◆ What this task involves
Return exactly the span of lines in the following data that opens with the line containing "FAN: AOD4184 -> D4184" and closes with the line containing "IMU pin INT: D5 -> TX". Include nothing else.

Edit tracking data
┄┄┄┄┄┄┄┄┄┄┄┄┄┄┄┄┄┄┄┄
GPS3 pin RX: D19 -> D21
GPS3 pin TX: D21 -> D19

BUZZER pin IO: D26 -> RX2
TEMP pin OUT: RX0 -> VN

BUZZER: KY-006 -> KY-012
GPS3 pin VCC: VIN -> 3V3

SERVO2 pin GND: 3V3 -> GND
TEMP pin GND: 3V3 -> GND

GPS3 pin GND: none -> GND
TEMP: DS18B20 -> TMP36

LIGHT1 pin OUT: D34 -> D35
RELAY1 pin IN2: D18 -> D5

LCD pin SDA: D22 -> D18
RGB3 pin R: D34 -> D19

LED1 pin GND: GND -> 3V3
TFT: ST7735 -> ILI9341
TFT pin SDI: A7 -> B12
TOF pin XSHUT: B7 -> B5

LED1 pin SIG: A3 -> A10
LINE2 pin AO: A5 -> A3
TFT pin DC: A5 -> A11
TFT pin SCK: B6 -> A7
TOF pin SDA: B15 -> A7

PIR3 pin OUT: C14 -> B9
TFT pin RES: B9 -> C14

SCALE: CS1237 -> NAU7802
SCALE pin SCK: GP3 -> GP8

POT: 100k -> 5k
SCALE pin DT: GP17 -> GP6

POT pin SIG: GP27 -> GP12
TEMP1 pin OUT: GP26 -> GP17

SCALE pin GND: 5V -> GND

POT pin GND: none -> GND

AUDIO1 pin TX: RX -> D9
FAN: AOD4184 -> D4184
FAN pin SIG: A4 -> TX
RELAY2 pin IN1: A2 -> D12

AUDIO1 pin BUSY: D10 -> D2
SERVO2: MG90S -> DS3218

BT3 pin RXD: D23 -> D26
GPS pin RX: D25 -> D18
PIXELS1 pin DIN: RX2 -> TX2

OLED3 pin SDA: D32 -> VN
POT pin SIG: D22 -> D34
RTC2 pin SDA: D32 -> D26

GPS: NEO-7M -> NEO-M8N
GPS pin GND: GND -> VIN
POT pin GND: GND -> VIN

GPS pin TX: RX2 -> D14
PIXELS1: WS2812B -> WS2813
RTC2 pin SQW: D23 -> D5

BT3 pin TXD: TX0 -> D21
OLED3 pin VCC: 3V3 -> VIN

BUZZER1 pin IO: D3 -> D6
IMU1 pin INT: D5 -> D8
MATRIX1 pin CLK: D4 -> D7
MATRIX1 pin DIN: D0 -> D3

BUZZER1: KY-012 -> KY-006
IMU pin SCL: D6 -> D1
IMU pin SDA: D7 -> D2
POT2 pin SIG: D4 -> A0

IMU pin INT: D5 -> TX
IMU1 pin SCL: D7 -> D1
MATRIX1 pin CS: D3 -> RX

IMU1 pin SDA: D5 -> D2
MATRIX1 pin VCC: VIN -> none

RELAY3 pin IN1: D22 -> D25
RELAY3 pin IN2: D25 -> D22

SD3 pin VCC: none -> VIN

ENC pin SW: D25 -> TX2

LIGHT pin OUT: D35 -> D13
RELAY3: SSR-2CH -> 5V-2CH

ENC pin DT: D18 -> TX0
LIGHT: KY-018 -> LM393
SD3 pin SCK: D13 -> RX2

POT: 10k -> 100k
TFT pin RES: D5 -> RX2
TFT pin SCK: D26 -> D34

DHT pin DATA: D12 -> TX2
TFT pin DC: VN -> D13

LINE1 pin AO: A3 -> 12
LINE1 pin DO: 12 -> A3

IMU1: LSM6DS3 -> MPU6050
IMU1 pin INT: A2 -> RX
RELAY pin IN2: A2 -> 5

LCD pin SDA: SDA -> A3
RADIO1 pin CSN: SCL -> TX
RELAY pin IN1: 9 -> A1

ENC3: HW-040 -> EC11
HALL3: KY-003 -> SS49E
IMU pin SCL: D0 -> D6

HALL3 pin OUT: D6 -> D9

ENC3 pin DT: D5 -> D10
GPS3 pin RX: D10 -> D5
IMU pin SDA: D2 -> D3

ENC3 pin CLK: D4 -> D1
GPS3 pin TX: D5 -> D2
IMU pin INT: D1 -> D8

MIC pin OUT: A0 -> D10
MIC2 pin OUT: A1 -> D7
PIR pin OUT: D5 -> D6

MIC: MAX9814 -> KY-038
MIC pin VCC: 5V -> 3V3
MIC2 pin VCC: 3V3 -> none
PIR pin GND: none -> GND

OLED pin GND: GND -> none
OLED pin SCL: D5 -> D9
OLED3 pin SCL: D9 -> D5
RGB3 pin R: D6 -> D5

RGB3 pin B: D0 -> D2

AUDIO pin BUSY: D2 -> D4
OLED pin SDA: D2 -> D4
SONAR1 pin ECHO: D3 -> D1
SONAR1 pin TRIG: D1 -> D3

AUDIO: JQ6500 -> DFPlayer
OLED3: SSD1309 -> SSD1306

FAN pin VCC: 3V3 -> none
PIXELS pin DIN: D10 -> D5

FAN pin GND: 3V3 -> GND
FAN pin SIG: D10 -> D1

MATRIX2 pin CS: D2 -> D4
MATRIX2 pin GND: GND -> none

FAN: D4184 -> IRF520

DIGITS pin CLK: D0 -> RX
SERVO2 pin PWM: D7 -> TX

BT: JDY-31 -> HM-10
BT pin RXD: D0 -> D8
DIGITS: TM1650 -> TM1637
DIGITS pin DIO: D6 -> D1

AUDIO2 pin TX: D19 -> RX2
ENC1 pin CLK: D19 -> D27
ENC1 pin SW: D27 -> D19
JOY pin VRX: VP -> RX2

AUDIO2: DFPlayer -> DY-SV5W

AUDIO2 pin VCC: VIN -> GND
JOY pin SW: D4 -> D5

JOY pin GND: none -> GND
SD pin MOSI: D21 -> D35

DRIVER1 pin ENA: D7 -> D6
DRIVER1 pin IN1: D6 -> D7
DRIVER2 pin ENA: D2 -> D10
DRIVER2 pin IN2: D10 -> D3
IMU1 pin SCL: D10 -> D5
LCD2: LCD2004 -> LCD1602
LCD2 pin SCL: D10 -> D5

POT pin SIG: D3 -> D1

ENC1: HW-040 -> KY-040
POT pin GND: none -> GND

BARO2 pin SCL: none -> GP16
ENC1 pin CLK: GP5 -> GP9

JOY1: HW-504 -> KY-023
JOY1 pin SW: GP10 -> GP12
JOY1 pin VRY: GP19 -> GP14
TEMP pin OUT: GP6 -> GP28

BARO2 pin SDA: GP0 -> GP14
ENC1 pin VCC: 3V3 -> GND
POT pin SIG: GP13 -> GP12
┄┄┄┄┄┄┄┄┄┄┄┄┄┄┄┄┄┄┄┄
◆ Answer box
FAN: AOD4184 -> D4184
FAN pin SIG: A4 -> TX
RELAY2 pin IN1: A2 -> D12

AUDIO1 pin BUSY: D10 -> D2
SERVO2: MG90S -> DS3218

BT3 pin RXD: D23 -> D26
GPS pin RX: D25 -> D18
PIXELS1 pin DIN: RX2 -> TX2

OLED3 pin SDA: D32 -> VN
POT pin SIG: D22 -> D34
RTC2 pin SDA: D32 -> D26

GPS: NEO-7M -> NEO-M8N
GPS pin GND: GND -> VIN
POT pin GND: GND -> VIN

GPS pin TX: RX2 -> D14
PIXELS1: WS2812B -> WS2813
RTC2 pin SQW: D23 -> D5

BT3 pin TXD: TX0 -> D21
OLED3 pin VCC: 3V3 -> VIN

BUZZER1 pin IO: D3 -> D6
IMU1 pin INT: D5 -> D8
MATRIX1 pin CLK: D4 -> D7
MATRIX1 pin DIN: D0 -> D3

BUZZER1: KY-012 -> KY-006
IMU pin SCL: D6 -> D1
IMU pin SDA: D7 -> D2
POT2 pin SIG: D4 -> A0

IMU pin INT: D5 -> TX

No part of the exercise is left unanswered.